(ASSIGNED TASK): In your copy, set down the entries exactly and exclude the pictures.

(DATA SUPPLIED):
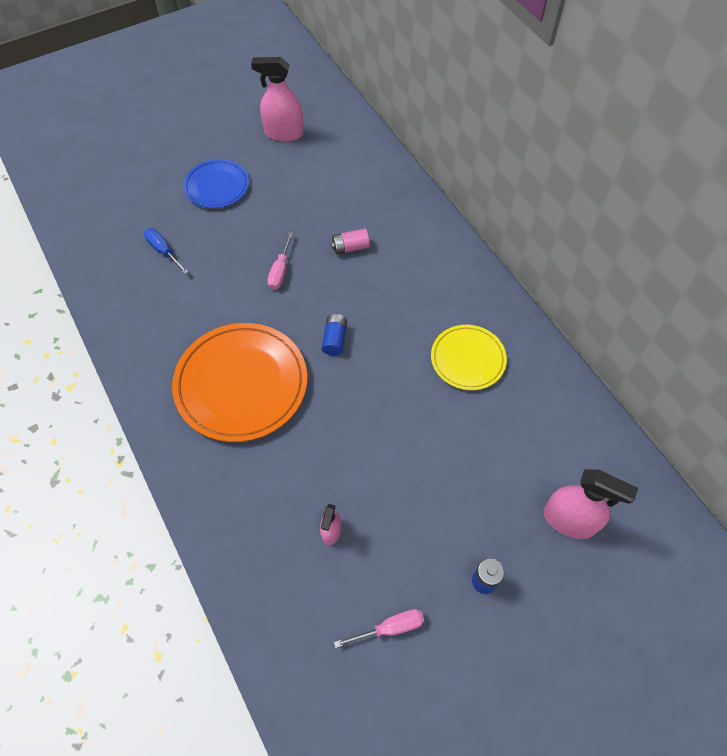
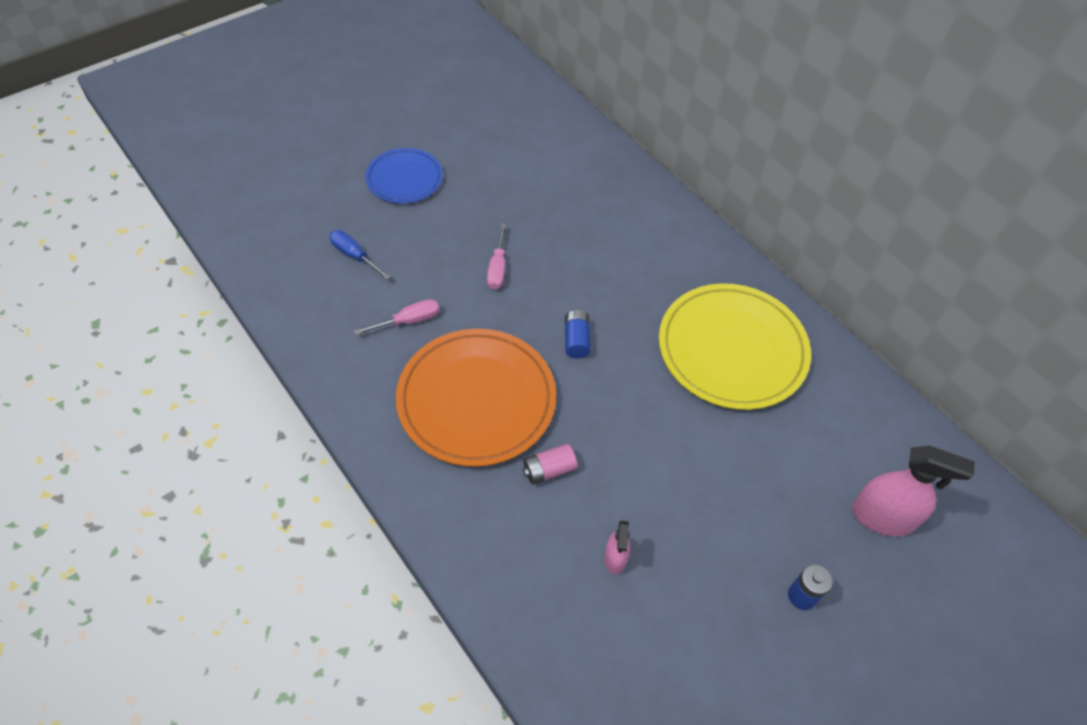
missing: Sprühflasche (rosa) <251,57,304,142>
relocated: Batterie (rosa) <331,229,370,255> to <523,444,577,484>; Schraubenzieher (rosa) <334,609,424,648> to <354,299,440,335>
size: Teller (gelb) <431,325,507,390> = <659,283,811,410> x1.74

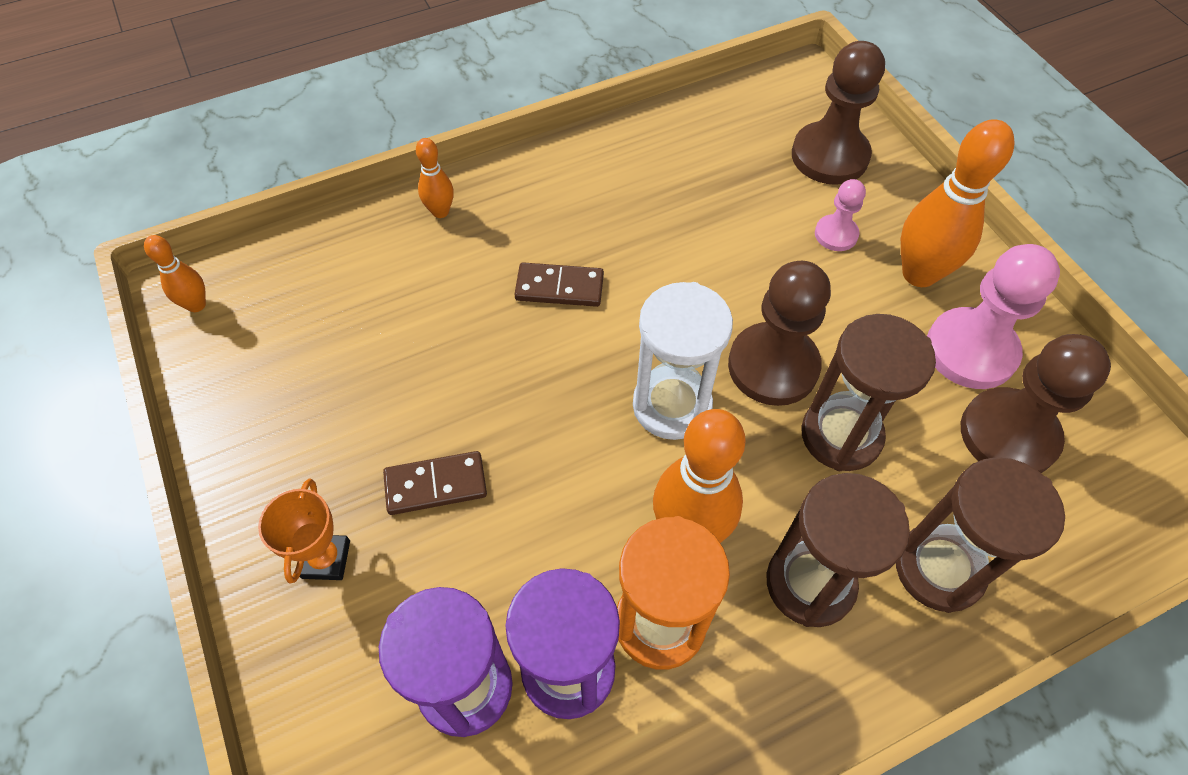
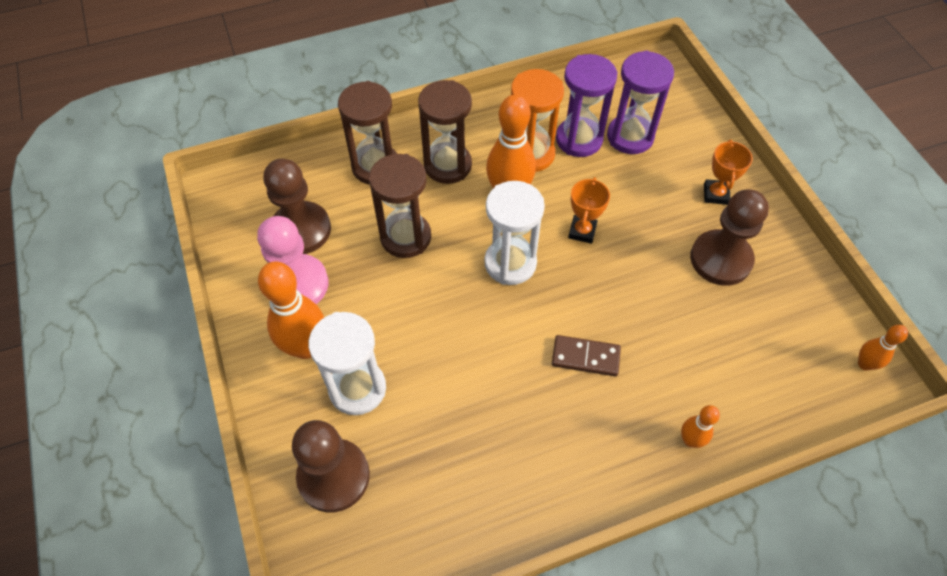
missing: Dominostein (braun) <383,451,487,515>
appeared: Pokal (orange) <568,177,610,244>
relocated: Bauer (braun) <728,261,831,406> to <690,189,769,286>
exchanged: Bauer (rosa) <815,179,866,251> to Sanduhr (weiß) <308,312,386,415>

(COMPLETED TASK):
missing: Sprühflasche (rosa) <251,57,304,142>
relocated: Batterie (rosa) <331,229,370,255> to <523,444,577,484>; Schraubenzieher (rosa) <334,609,424,648> to <354,299,440,335>
size: Teller (gelb) <431,325,507,390> = <659,283,811,410> x1.74

missing: Dominostein (braun) <383,451,487,515>
appeared: Pokal (orange) <568,177,610,244>
relocated: Bauer (braun) <728,261,831,406> to <690,189,769,286>
exchanged: Bauer (rosa) <815,179,866,251> to Sanduhr (weiß) <308,312,386,415>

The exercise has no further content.